Exercise input:
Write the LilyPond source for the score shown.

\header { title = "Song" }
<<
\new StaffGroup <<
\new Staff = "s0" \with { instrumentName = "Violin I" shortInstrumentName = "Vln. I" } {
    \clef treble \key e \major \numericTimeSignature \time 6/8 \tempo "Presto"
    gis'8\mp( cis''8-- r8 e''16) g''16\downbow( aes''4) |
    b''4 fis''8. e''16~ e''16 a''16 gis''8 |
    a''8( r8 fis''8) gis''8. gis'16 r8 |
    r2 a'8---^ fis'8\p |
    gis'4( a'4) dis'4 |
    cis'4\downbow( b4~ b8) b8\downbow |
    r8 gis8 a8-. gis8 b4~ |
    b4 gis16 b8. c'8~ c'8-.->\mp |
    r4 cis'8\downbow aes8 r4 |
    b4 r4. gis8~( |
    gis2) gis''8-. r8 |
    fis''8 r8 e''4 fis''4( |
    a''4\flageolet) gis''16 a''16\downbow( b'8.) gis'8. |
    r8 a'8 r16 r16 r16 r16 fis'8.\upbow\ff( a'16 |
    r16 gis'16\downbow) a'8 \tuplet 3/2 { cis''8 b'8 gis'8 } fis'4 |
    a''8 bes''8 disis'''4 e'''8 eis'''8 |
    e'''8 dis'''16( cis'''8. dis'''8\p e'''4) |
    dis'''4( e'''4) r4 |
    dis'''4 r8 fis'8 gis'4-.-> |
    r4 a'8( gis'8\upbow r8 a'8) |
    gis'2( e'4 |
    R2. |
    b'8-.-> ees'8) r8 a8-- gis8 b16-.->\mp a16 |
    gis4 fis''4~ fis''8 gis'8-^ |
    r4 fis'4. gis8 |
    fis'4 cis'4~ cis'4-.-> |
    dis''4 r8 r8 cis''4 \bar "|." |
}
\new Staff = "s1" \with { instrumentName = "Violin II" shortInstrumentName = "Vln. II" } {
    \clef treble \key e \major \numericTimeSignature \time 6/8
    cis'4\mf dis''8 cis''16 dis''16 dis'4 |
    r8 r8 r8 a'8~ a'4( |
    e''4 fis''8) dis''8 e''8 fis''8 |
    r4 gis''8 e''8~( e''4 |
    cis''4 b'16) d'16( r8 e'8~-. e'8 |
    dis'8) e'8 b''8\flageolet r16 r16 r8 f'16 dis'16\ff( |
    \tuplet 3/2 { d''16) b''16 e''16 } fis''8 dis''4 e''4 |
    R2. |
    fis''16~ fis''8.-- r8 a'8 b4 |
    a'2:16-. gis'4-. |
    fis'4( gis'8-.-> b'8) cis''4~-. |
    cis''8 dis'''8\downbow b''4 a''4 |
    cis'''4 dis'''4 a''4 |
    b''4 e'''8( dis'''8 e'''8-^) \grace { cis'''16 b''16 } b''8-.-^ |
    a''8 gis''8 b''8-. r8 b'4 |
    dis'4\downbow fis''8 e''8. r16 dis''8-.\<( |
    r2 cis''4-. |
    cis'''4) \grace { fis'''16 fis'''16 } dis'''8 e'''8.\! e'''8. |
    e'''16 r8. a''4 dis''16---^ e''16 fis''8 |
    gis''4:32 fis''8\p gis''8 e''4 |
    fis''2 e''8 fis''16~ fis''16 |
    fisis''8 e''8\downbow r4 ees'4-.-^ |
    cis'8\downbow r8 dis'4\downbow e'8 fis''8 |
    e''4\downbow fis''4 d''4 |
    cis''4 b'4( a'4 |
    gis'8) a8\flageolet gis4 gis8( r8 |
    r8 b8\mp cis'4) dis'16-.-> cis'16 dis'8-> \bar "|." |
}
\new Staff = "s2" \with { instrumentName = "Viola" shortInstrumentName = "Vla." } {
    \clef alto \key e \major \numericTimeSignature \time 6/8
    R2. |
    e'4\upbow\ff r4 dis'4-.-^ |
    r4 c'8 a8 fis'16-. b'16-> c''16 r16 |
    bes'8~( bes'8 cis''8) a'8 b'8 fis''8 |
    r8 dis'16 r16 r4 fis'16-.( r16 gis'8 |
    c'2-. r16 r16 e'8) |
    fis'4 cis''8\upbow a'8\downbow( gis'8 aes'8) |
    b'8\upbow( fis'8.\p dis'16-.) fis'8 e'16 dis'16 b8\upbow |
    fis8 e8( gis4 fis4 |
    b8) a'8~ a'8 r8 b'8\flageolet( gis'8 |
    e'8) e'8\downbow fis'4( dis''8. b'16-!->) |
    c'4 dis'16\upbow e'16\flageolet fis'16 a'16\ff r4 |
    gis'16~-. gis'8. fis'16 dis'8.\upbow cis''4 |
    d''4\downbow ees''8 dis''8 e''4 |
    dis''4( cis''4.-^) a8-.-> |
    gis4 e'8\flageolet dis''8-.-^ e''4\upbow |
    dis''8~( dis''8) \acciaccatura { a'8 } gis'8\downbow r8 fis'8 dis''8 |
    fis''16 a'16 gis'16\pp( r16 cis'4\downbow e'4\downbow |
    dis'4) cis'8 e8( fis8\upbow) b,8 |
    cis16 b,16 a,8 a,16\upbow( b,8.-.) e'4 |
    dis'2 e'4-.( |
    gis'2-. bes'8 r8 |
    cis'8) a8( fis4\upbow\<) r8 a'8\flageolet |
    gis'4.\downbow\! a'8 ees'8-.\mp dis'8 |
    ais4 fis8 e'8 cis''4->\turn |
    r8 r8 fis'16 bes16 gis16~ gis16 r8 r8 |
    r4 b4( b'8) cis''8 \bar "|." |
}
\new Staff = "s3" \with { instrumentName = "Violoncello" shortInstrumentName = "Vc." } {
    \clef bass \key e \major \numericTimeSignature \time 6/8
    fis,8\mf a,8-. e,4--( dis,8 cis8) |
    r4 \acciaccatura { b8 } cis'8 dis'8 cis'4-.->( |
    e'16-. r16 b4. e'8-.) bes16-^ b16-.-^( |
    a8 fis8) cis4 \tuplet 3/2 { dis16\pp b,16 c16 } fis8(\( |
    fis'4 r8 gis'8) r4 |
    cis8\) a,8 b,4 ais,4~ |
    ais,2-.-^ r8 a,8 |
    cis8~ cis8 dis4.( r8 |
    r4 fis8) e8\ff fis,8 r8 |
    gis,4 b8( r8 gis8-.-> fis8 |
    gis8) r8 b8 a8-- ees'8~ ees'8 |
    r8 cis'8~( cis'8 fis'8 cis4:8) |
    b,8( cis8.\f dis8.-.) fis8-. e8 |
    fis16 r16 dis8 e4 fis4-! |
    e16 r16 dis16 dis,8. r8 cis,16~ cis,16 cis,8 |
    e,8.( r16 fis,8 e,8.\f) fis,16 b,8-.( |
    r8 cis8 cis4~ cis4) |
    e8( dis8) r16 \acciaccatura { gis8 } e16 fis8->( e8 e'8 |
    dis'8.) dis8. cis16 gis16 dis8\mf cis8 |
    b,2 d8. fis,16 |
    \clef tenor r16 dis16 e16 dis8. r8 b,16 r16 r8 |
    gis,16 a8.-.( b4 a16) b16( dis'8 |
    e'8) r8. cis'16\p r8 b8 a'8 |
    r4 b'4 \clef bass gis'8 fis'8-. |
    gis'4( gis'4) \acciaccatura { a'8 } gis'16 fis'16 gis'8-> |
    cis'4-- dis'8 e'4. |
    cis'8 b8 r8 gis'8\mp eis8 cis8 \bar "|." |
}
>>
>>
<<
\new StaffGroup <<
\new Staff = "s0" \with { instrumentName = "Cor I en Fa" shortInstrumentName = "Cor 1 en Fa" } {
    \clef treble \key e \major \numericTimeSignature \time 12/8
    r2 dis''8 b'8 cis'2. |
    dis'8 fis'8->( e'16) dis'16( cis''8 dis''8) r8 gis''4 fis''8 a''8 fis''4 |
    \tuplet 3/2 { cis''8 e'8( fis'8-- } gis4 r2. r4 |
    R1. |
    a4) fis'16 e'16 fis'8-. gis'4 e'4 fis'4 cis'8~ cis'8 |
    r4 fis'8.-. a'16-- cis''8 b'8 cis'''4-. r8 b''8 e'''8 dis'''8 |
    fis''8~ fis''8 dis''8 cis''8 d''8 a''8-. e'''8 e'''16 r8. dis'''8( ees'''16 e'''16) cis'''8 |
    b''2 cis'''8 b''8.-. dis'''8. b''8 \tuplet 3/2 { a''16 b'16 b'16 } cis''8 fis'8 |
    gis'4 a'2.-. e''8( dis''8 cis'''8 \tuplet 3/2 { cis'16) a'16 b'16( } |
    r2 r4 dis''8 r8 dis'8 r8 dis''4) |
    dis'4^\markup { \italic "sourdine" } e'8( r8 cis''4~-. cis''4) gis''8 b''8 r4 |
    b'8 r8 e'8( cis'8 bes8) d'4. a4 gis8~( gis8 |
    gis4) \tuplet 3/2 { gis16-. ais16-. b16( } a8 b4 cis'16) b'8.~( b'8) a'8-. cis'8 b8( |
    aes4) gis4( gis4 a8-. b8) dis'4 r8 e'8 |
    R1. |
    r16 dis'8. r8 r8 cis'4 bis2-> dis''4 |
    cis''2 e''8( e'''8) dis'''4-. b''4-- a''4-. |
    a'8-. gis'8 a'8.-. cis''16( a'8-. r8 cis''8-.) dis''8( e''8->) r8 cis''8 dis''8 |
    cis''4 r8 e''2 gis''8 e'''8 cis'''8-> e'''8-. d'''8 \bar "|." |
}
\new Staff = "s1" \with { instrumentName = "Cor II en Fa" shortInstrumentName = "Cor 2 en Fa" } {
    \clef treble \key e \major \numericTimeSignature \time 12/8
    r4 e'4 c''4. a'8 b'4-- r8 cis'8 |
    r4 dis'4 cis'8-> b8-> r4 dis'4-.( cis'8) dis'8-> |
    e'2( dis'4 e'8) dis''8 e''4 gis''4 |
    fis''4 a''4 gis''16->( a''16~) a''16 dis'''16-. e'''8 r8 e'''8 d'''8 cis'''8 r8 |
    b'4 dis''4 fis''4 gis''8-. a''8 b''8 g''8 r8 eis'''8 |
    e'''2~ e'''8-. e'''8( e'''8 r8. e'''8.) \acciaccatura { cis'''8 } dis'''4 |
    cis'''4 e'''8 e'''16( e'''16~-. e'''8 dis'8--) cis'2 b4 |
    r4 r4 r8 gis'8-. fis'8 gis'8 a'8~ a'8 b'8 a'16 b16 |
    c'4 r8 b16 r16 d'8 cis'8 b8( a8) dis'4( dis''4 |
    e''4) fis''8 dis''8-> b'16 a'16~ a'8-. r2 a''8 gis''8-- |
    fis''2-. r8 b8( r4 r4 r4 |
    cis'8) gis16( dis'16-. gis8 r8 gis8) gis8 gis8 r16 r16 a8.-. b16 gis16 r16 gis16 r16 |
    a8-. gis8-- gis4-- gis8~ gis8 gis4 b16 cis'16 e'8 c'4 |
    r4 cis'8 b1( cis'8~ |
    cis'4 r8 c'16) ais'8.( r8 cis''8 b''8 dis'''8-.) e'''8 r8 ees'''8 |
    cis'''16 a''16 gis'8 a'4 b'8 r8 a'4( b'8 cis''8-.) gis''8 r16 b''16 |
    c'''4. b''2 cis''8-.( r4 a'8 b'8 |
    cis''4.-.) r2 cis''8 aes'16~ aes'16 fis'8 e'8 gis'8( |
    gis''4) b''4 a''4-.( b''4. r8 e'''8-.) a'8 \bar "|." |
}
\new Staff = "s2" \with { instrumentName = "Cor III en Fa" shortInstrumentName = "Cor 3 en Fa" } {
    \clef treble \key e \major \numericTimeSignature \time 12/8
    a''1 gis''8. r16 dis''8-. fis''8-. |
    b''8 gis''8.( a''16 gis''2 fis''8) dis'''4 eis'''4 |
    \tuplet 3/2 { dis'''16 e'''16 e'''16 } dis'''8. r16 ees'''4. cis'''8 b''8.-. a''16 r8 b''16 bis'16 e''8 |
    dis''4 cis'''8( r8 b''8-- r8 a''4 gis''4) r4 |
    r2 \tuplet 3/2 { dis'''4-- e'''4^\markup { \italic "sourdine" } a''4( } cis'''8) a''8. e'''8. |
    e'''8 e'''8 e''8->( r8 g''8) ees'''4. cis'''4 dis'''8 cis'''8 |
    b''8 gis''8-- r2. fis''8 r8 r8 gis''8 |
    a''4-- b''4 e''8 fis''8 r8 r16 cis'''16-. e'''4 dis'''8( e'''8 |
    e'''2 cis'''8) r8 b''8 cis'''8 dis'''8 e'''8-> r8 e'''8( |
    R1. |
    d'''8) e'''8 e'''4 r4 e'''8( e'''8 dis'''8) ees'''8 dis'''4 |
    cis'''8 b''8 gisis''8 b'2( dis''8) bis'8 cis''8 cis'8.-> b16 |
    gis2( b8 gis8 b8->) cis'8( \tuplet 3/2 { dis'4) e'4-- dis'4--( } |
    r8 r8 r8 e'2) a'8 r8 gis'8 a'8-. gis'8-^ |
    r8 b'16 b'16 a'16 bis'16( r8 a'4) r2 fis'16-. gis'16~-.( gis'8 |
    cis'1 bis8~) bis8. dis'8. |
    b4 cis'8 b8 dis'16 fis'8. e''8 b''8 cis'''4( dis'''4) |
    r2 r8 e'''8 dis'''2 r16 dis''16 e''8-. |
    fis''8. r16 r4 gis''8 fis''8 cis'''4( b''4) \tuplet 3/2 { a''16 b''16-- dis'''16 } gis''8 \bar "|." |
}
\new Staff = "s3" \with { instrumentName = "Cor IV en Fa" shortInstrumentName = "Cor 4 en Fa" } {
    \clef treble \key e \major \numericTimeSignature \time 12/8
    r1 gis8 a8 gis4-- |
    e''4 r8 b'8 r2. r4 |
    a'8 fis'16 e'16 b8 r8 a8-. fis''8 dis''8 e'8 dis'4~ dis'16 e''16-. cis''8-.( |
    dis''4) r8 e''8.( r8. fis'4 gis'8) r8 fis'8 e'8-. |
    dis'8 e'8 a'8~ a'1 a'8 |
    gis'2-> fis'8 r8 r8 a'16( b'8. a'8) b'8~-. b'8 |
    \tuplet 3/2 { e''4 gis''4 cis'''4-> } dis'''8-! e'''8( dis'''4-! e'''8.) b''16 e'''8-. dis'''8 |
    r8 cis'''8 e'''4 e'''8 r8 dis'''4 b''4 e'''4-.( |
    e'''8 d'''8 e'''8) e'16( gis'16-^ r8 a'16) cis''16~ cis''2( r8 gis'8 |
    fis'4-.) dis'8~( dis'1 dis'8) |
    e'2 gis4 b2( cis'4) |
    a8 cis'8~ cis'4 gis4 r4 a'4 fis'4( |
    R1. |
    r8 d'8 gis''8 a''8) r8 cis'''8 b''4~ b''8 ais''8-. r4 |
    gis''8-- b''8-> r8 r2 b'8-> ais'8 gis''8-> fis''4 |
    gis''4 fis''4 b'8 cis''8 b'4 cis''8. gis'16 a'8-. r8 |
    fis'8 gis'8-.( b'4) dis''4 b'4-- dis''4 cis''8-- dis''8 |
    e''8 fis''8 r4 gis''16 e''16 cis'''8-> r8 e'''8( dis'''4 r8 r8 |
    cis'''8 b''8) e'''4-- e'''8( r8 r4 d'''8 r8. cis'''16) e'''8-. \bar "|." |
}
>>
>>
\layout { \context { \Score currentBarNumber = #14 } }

Stated problem:
Pull out every line above that contains the string "flageolet".

Output:
    a''4\flageolet) gis''16 a''16\downbow( b'8.) gis'8. |
    dis'8) e'8 b''8\flageolet r16 r16 r8 f'16 dis'16\ff( |
    gis'8) a8\flageolet gis4 gis8( r8 |
    b8) a'8~ a'8 r8 b'8\flageolet( gis'8 |
    c'4 dis'16\upbow e'16\flageolet fis'16 a'16\ff r4 |
    gis4 e'8\flageolet dis''8-.-^ e''4\upbow |
    cis'8) a8( fis4\upbow\<) r8 a'8\flageolet |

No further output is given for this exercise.